▶ _Data_:
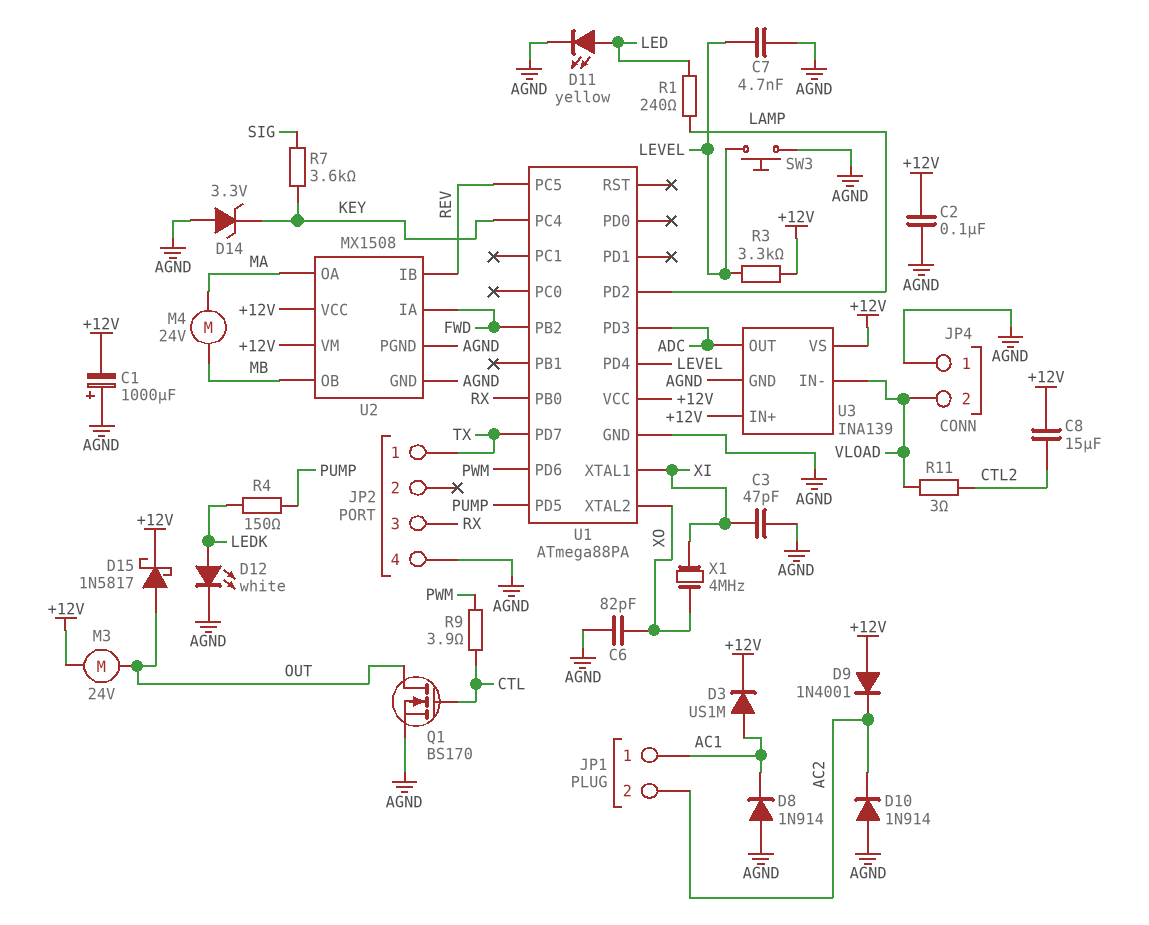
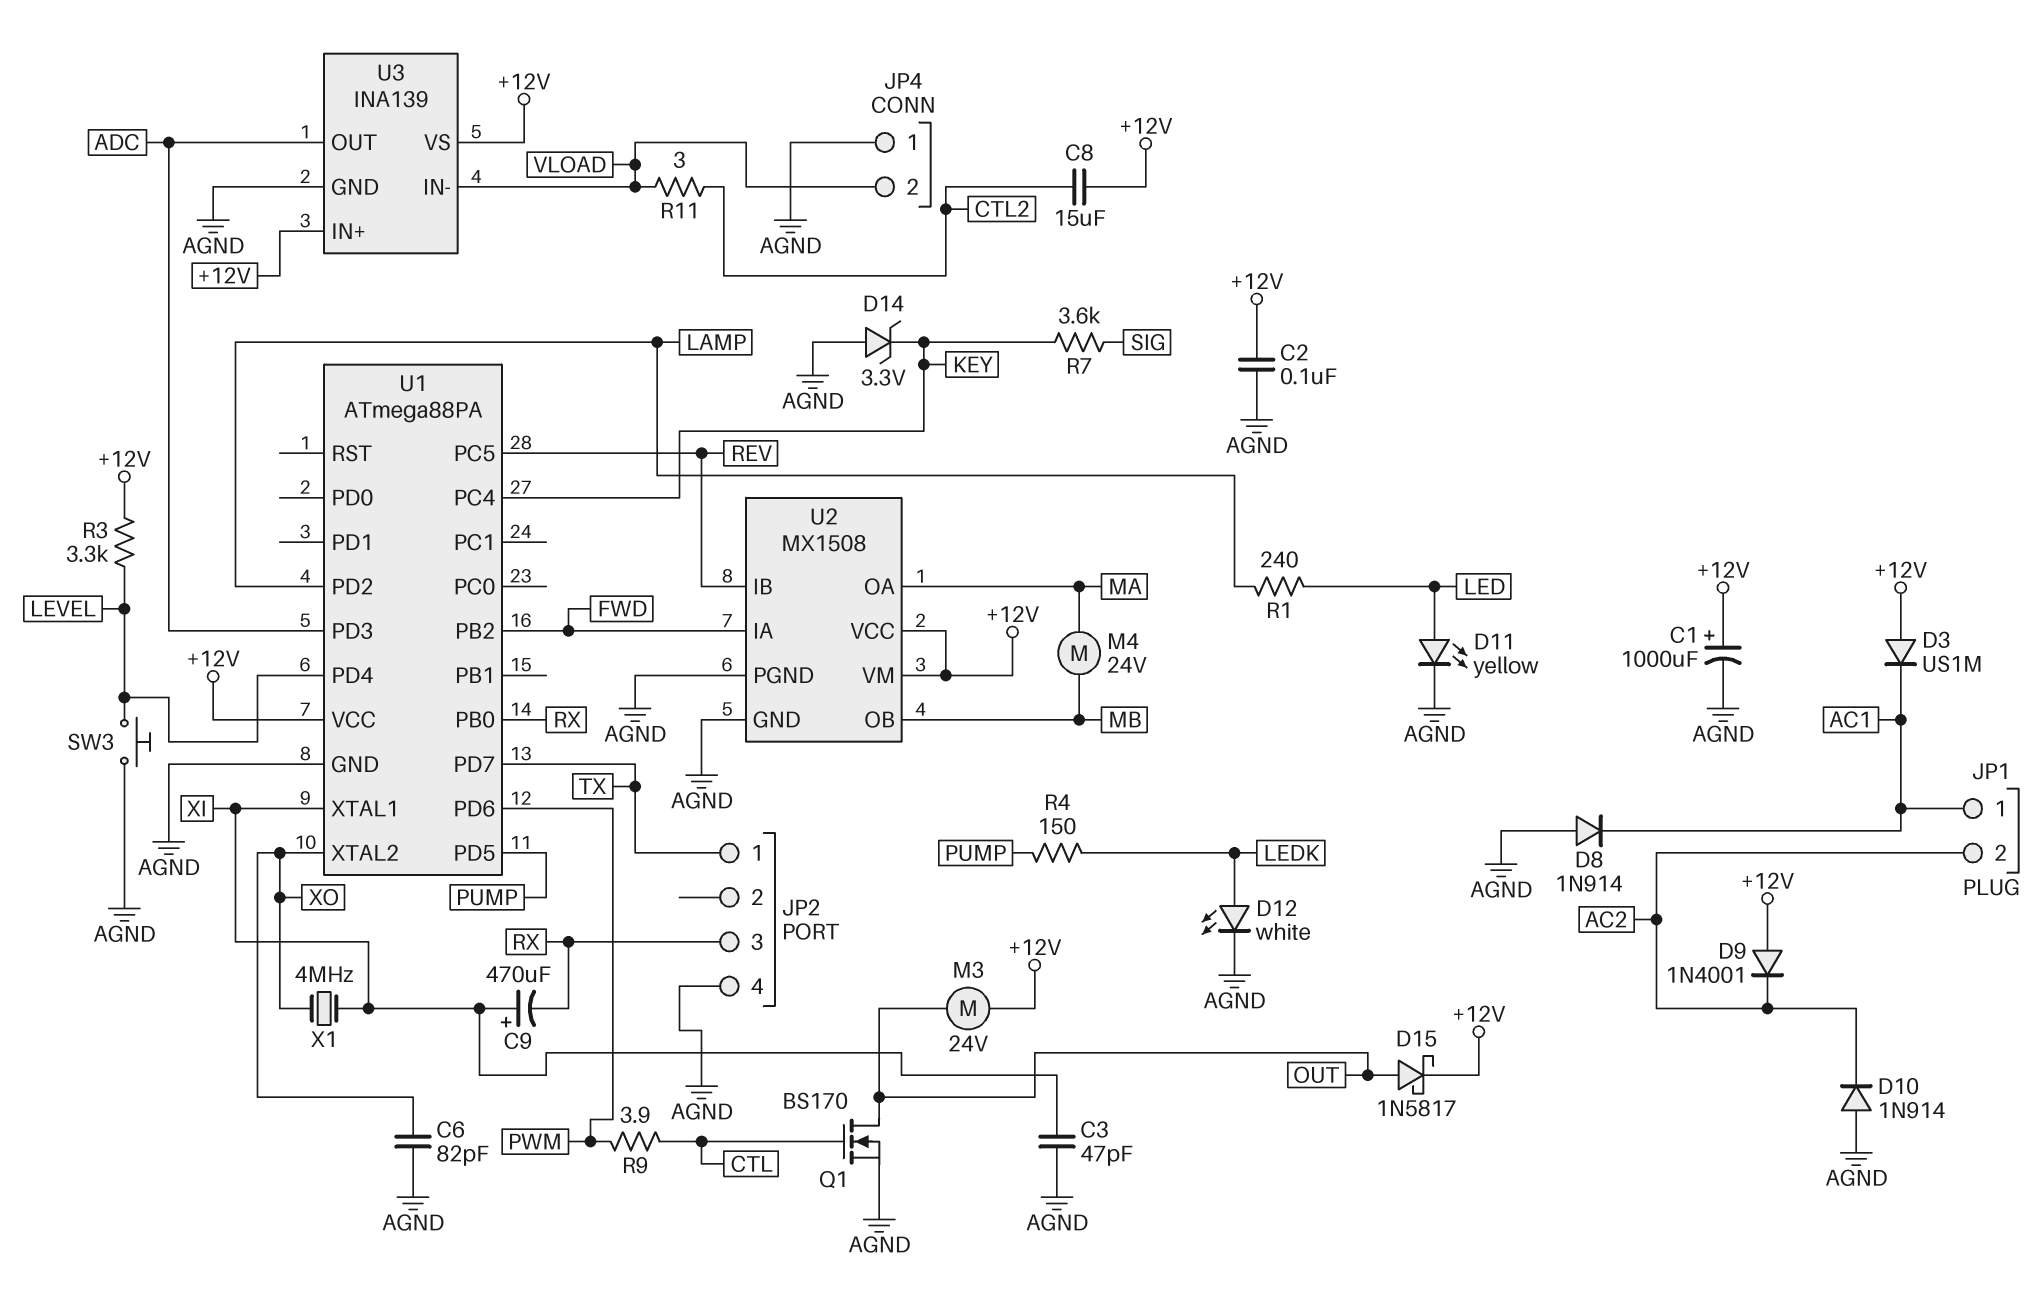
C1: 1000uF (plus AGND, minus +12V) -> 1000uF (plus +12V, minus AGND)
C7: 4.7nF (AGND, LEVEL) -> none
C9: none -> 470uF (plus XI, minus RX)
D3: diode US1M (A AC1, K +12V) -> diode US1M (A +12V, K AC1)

...

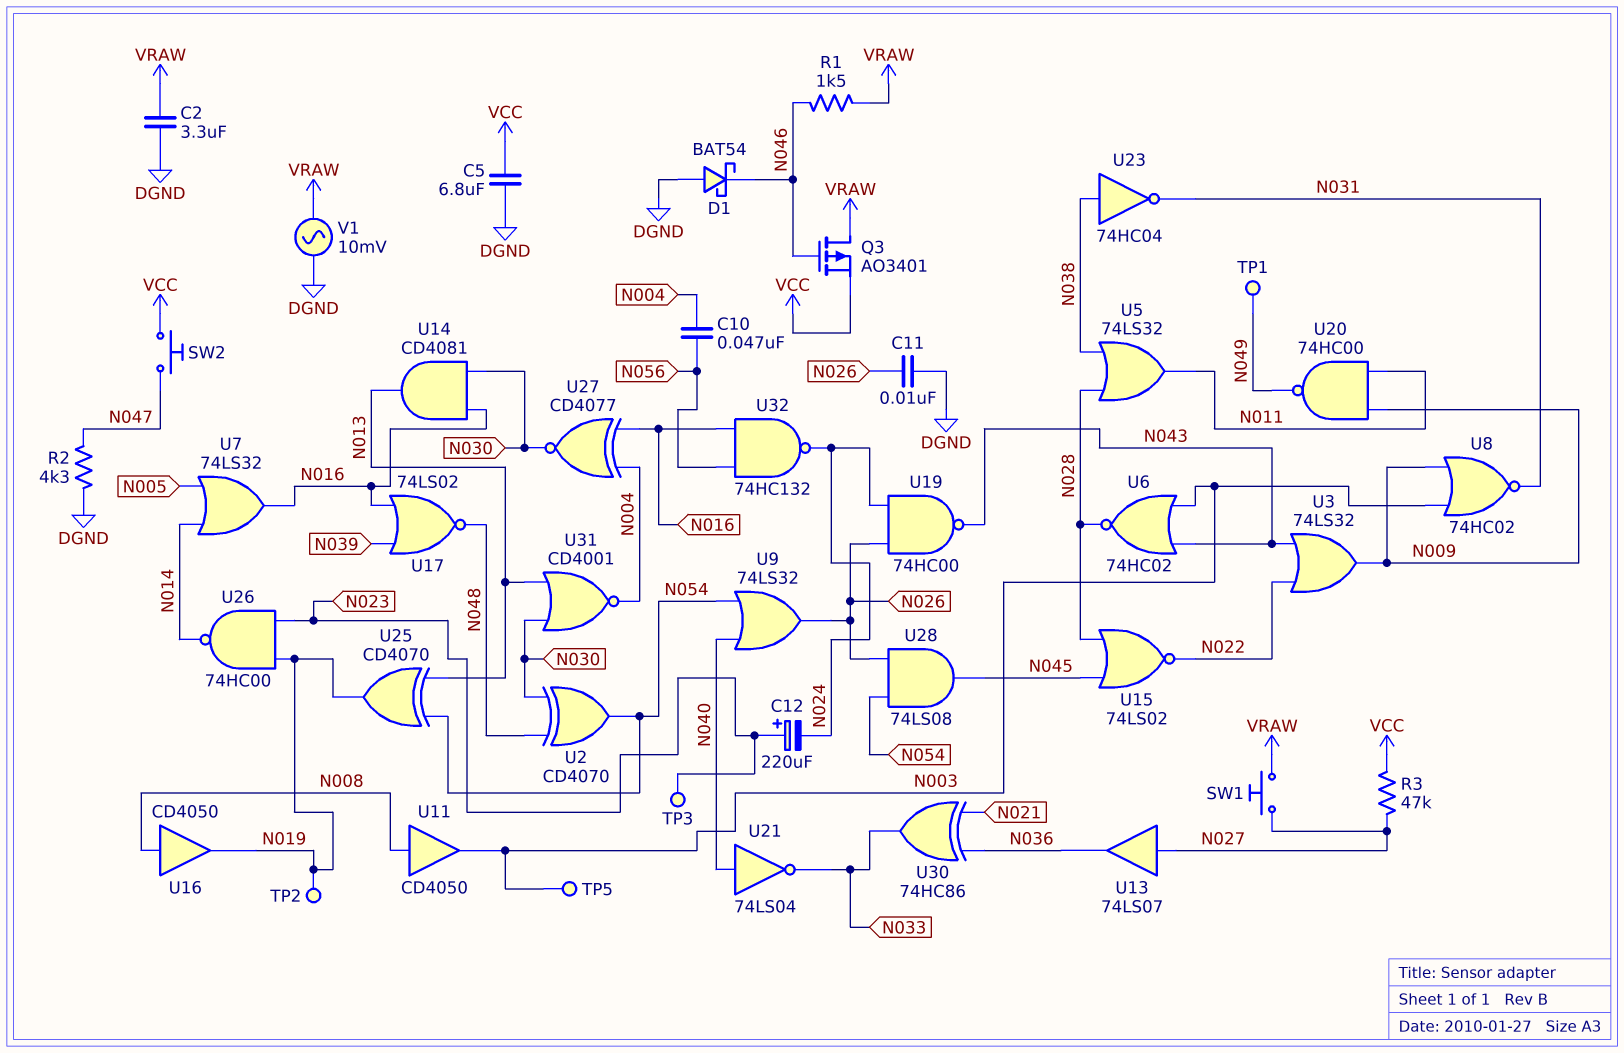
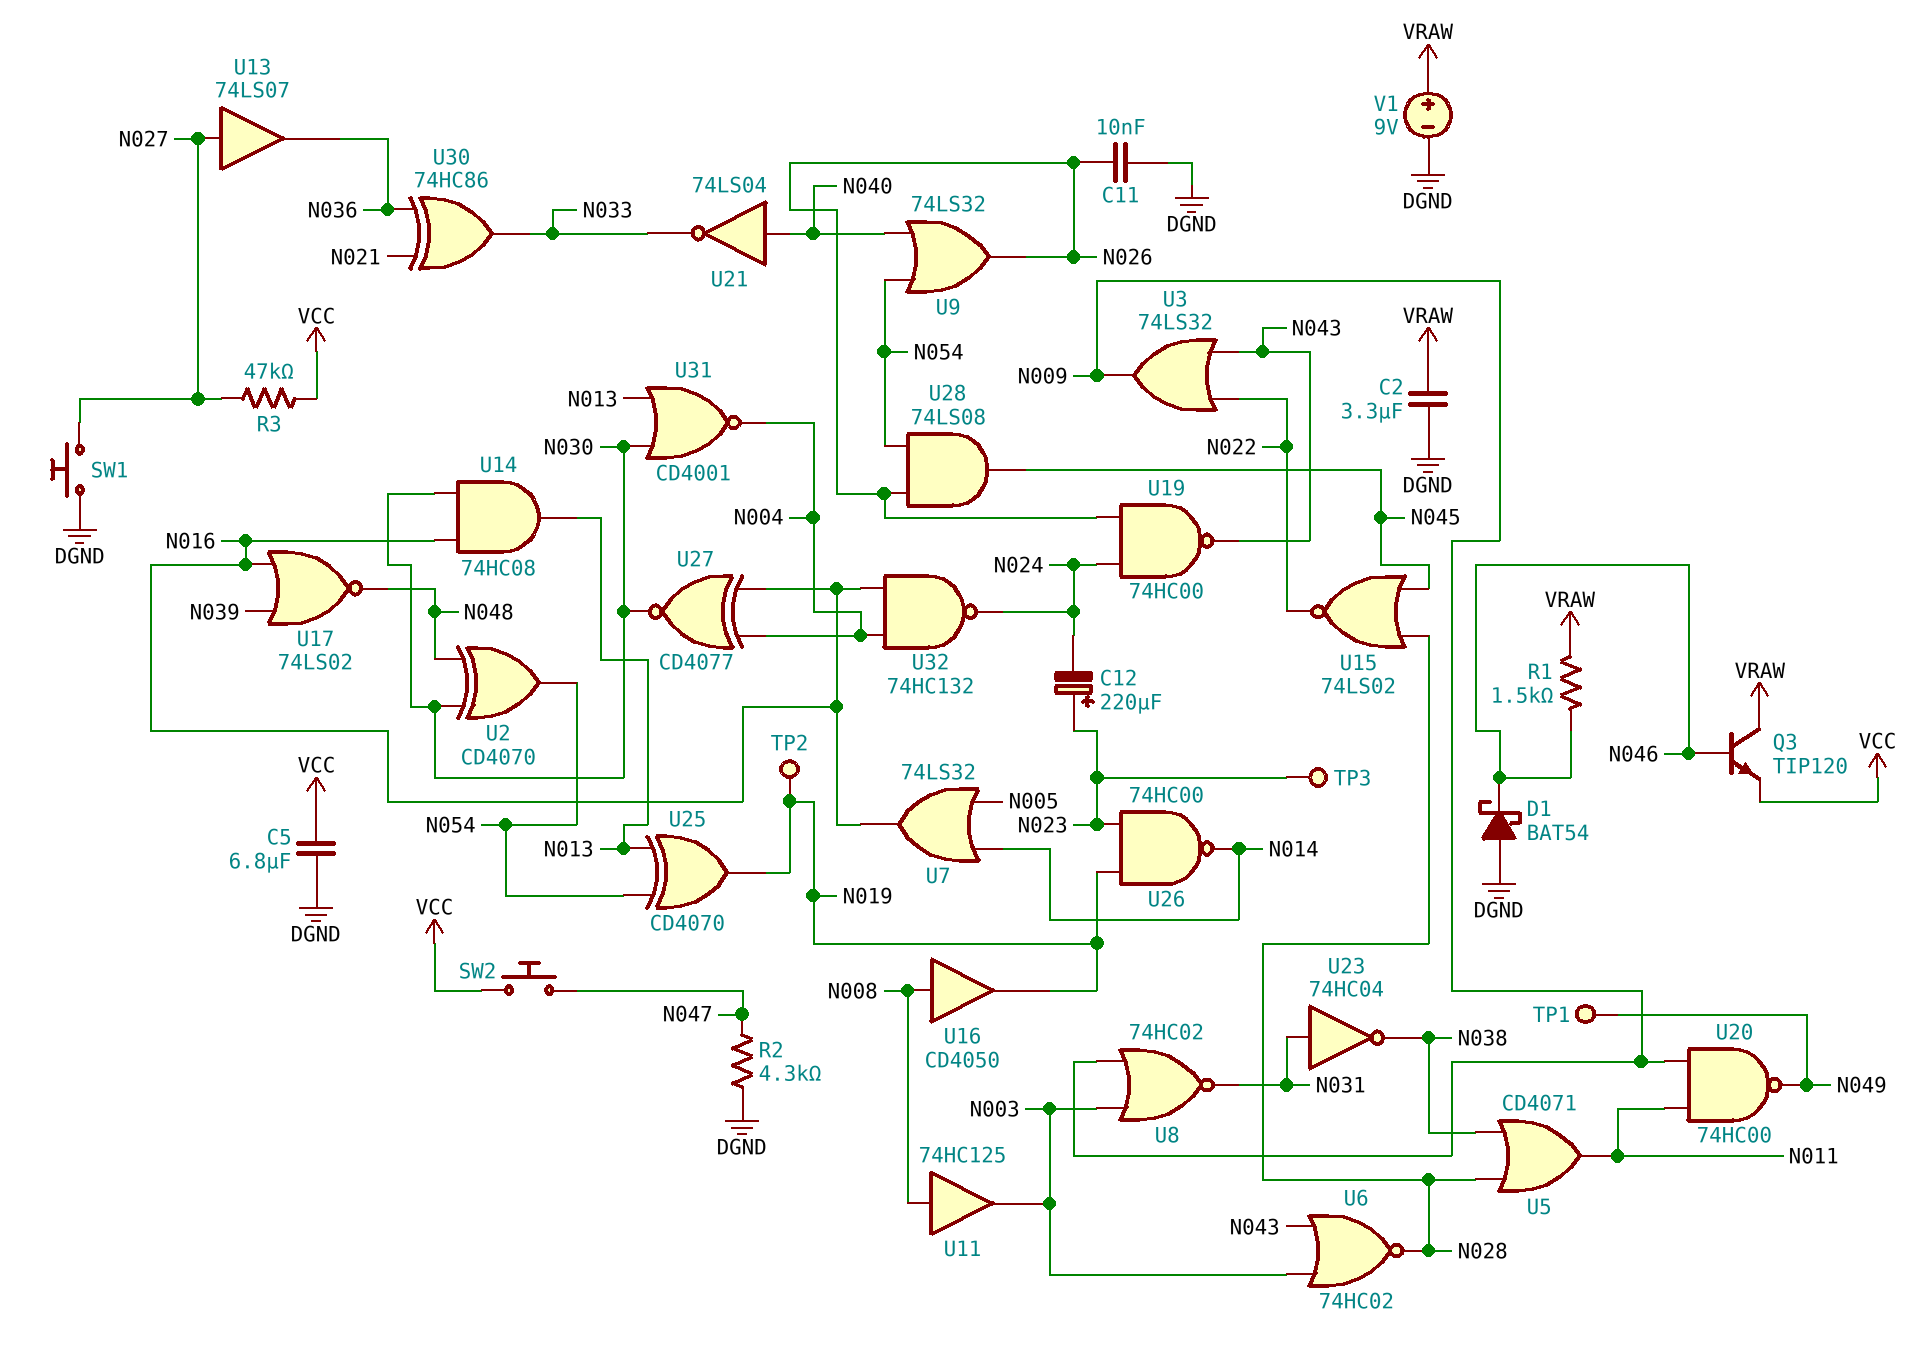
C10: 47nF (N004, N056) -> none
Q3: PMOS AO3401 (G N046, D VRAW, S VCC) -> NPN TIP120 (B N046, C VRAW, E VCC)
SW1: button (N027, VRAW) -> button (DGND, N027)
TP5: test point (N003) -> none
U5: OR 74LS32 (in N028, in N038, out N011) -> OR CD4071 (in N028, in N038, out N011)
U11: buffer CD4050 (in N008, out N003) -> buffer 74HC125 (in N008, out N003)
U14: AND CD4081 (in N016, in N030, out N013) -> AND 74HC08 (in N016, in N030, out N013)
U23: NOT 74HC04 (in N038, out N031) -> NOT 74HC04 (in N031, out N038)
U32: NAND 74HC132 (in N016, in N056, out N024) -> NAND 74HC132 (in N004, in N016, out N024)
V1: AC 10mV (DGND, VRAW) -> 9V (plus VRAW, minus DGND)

--

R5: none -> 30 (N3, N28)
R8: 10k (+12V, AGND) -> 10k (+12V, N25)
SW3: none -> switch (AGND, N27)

▶ _Instructions for the task_:
Scan the records above and report every line with the string "none".

▶ _Response for this exercise_:
C7: 4.7nF (AGND, LEVEL) -> none
C9: none -> 470uF (plus XI, minus RX)
C10: 47nF (N004, N056) -> none
TP5: test point (N003) -> none
R5: none -> 30 (N3, N28)
SW3: none -> switch (AGND, N27)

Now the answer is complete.